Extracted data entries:
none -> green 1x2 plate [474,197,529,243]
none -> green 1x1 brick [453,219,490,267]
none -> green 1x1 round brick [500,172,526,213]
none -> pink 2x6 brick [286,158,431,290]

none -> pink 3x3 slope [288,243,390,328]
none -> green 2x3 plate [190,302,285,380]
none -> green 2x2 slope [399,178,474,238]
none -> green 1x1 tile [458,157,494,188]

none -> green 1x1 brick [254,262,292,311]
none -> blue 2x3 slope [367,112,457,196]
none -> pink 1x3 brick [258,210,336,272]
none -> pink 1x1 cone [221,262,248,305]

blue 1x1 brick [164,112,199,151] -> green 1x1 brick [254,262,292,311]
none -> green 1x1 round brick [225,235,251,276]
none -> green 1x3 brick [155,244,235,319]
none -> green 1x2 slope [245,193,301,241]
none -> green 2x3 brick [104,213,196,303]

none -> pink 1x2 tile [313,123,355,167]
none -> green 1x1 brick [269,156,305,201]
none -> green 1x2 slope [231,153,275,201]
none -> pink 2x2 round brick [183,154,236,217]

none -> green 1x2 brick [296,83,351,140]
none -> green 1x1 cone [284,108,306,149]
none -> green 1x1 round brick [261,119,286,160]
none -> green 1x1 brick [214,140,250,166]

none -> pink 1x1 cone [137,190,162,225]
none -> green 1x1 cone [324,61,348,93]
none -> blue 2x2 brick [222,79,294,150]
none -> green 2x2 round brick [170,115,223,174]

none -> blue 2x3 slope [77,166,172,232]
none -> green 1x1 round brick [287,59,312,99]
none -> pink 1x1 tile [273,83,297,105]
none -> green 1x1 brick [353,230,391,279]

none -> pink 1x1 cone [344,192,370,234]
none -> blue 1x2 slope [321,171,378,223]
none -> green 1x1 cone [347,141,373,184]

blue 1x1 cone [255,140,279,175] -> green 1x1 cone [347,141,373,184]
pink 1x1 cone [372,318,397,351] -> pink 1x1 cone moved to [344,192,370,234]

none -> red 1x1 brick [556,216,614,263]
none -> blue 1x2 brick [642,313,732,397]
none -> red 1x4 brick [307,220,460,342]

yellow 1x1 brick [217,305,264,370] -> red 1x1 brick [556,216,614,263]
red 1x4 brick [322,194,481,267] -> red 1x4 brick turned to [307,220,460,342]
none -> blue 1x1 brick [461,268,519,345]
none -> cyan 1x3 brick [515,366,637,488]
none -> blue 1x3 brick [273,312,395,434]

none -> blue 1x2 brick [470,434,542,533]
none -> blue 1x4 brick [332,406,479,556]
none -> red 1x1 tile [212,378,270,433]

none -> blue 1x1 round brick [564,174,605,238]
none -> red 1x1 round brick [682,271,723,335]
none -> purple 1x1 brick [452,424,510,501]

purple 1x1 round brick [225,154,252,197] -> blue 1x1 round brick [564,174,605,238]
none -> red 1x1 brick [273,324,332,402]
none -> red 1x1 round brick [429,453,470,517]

■ Your instructions
Set out, exactly as written, the lines from the line with "none -> blue 1x1 brick [461,268,519,345]" to the last line of the records, inclusive, and only those lines.

■ Solution for this problem
none -> blue 1x1 brick [461,268,519,345]
none -> cyan 1x3 brick [515,366,637,488]
none -> blue 1x3 brick [273,312,395,434]

none -> blue 1x2 brick [470,434,542,533]
none -> blue 1x4 brick [332,406,479,556]
none -> red 1x1 tile [212,378,270,433]

none -> blue 1x1 round brick [564,174,605,238]
none -> red 1x1 round brick [682,271,723,335]
none -> purple 1x1 brick [452,424,510,501]

purple 1x1 round brick [225,154,252,197] -> blue 1x1 round brick [564,174,605,238]
none -> red 1x1 brick [273,324,332,402]
none -> red 1x1 round brick [429,453,470,517]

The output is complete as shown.